Return exactly, and only, the lines from the line containing "Portal Monitor: [684,410,956,656]" through the final line of the records below, both included.

────────────────────

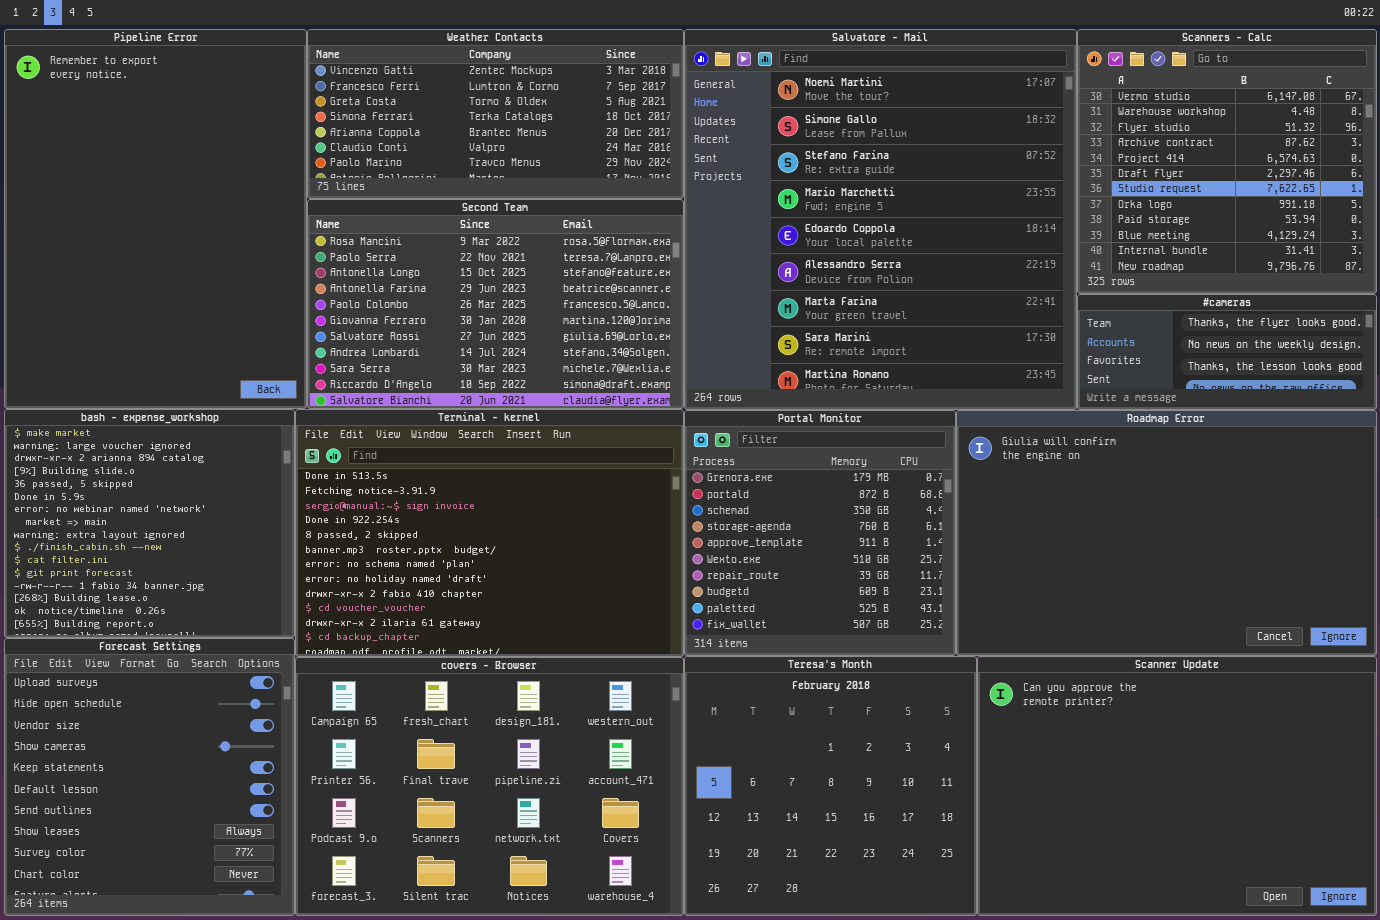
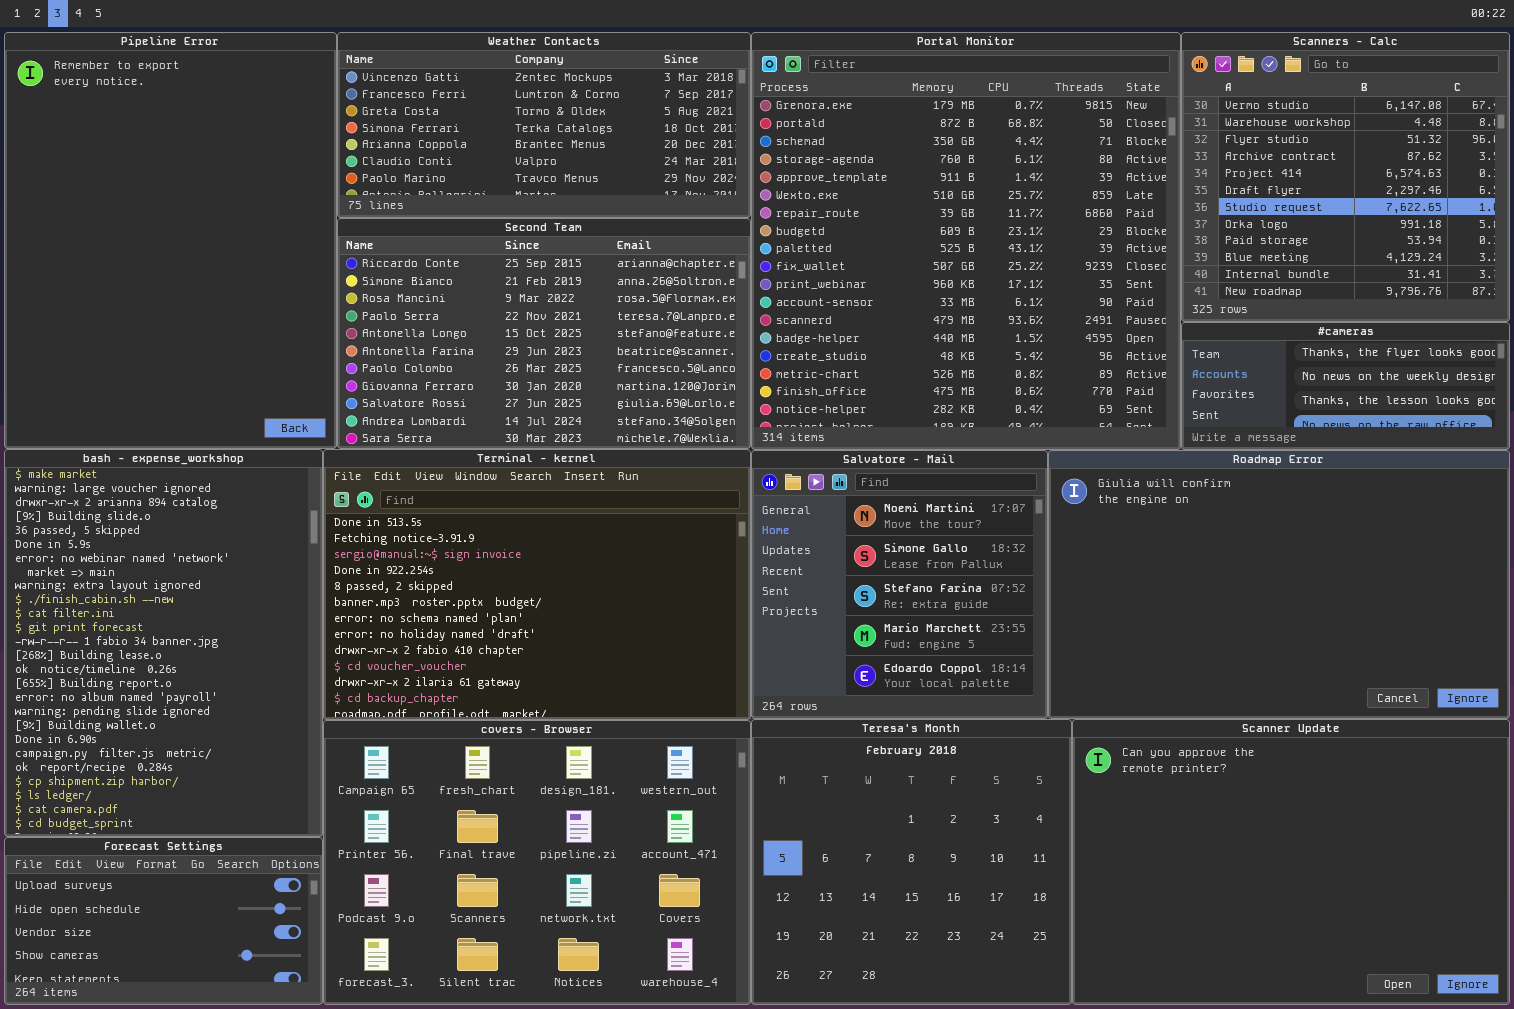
Salvatore - Mail: [684,29,1077,410] -> [751,450,1048,719], moved, resized
Second Team: [307,199,684,409] -> [337,218,751,449], scrolled up 2 rows
bash - expense_workshop: [4,409,295,638] -> [4,449,323,837], resized
Portal Monitor: [684,410,956,656] -> [751,32,1181,450], moved, resized
Forecast Settings: [4,638,295,916] -> [4,837,323,1005], resized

────────────────────

Result for this exercise ▸
Portal Monitor: [684,410,956,656] -> [751,32,1181,450], moved, resized
Forecast Settings: [4,638,295,916] -> [4,837,323,1005], resized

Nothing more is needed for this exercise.